**Goal**.
Switch every "none" in the material below to "blank" and keep all other text unchanged. Leave the picture lines out of your answer.

Stored records
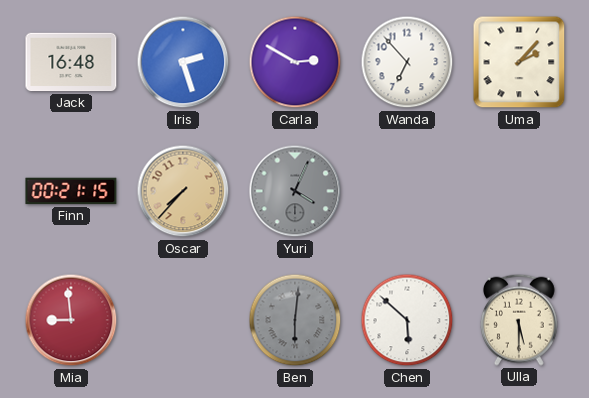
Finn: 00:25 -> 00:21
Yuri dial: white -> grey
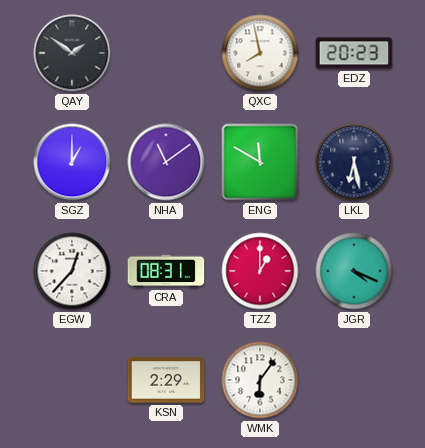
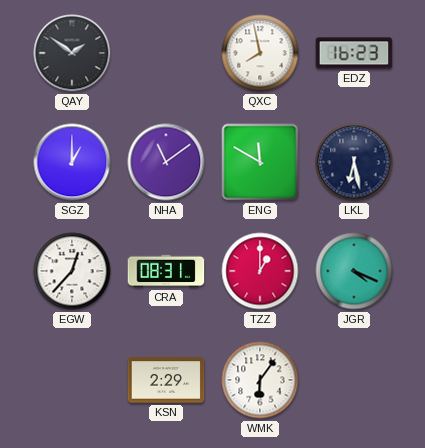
EDZ: 20:23 -> 16:23
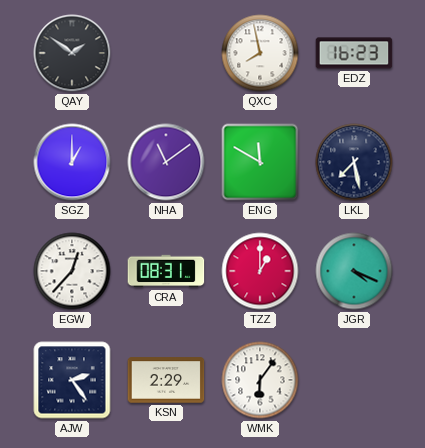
LKL: 6:28 -> 7:28
AJW: none -> 2:24
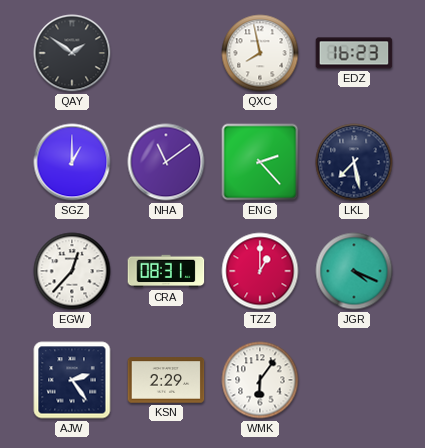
ENG: 11:50 -> 2:23
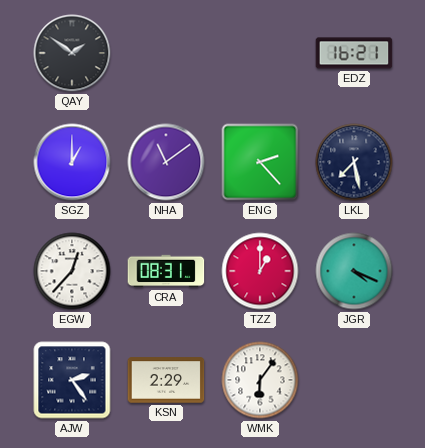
QXC: 7:58 -> none
EDZ: 16:23 -> 16:21
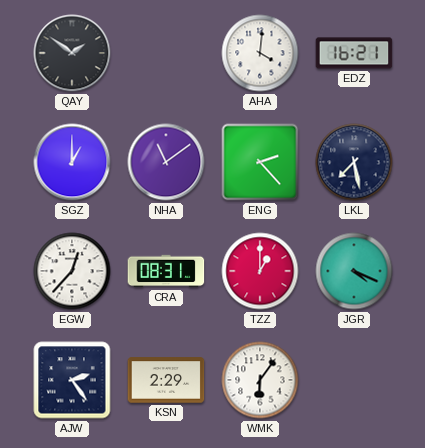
AHA: none -> 4:01
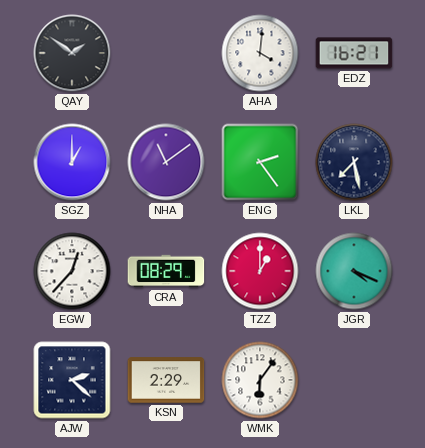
ENG: 2:23 -> 2:24
CRA: 08:31 -> 08:29
AJW: 2:24 -> 2:22
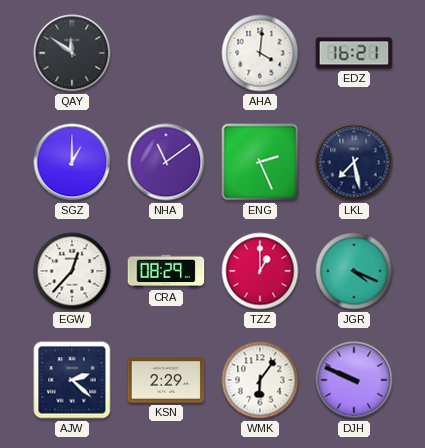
QAY: 1:51 -> 11:51
ENG: 2:24 -> 2:26
DJH: none -> 9:49
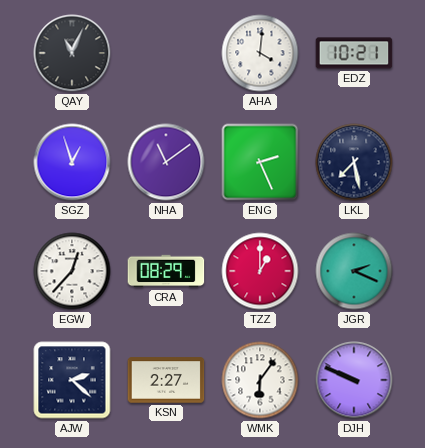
QAY: 11:51 -> 11:04
EDZ: 16:21 -> 10:21
SGZ: 1:00 -> 12:57
JGR: 4:19 -> 2:19
KSN: 2:29 -> 2:27
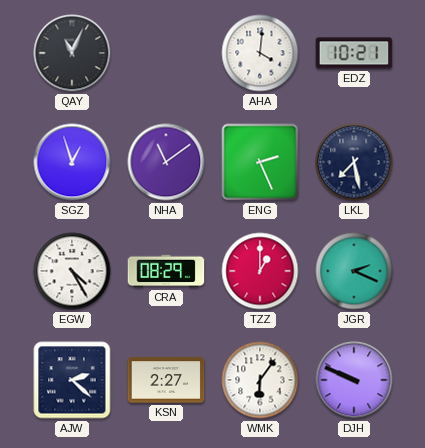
EGW: 12:37 -> 4:25
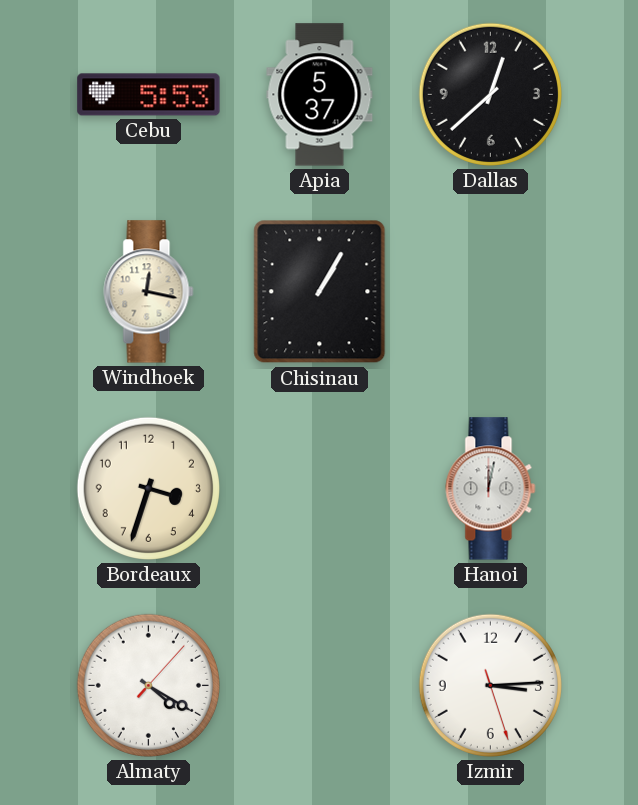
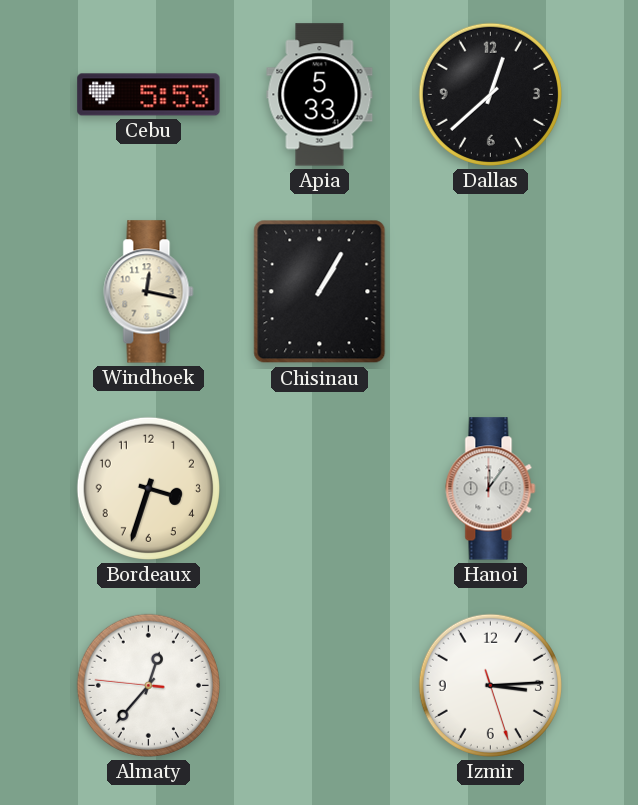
Apia: 5:37 -> 5:33
Hanoi: 12:02 -> 12:06
Almaty: 4:20 -> 12:36
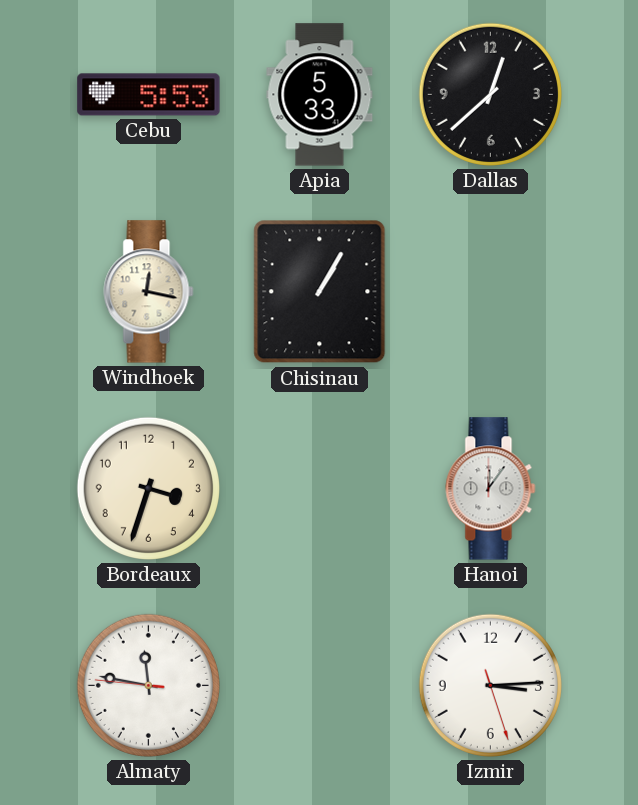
Almaty: 12:36 -> 11:46
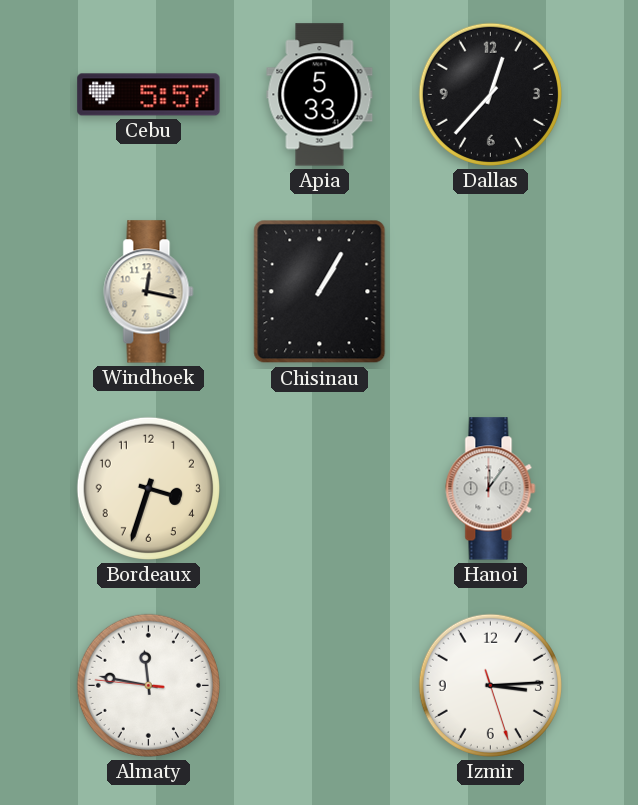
Cebu: 5:53 -> 5:57
Dallas: 12:38 -> 12:37
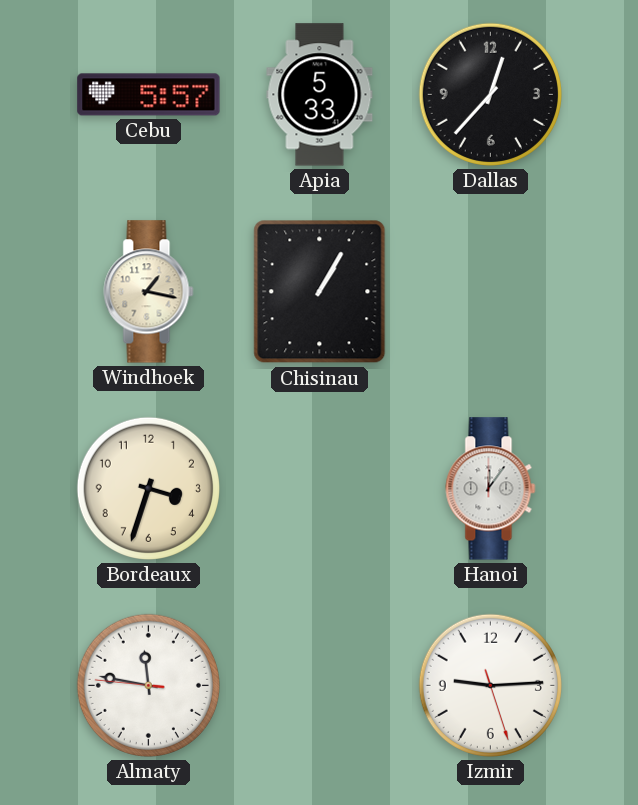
Windhoek: 12:17 -> 1:17
Izmir: 3:14 -> 9:14
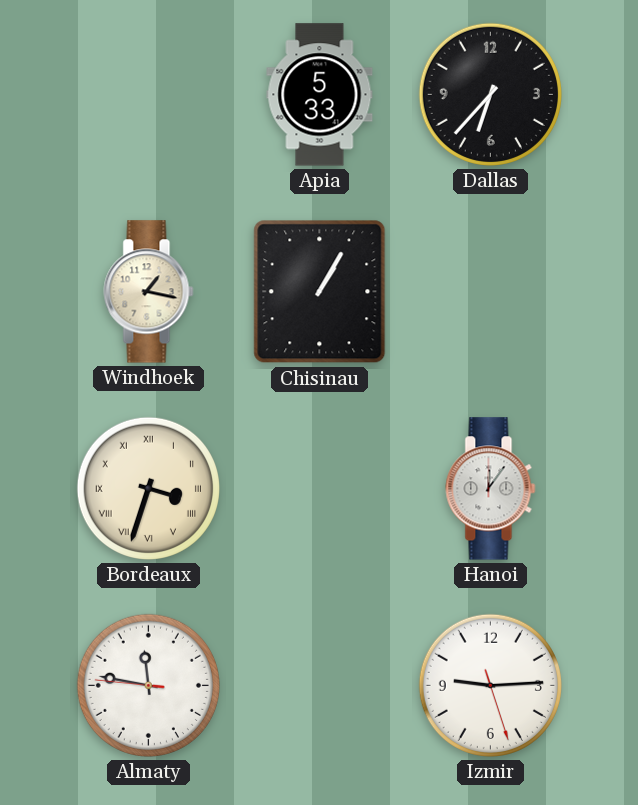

**Exercise output**.
Finn: 00:25 -> 00:21
Yuri dial: white -> grey
EDZ: 20:23 -> 16:23
LKL: 6:28 -> 7:28
AJW: blank -> 2:24
ENG: 11:50 -> 2:23
QXC: 7:58 -> blank
EDZ: 16:23 -> 16:21
AHA: blank -> 4:01
ENG: 2:23 -> 2:24
CRA: 08:31 -> 08:29
AJW: 2:24 -> 2:22
QAY: 1:51 -> 11:51
ENG: 2:24 -> 2:26
DJH: blank -> 9:49
QAY: 11:51 -> 11:04
EDZ: 16:21 -> 10:21
SGZ: 1:00 -> 12:57
JGR: 4:19 -> 2:19
KSN: 2:29 -> 2:27
EGW: 12:37 -> 4:25
Apia: 5:37 -> 5:33
Hanoi: 12:02 -> 12:06
Almaty: 4:20 -> 12:36
Almaty: 12:36 -> 11:46
Cebu: 5:53 -> 5:57
Dallas: 12:38 -> 12:37
Windhoek: 12:17 -> 1:17
Izmir: 3:14 -> 9:14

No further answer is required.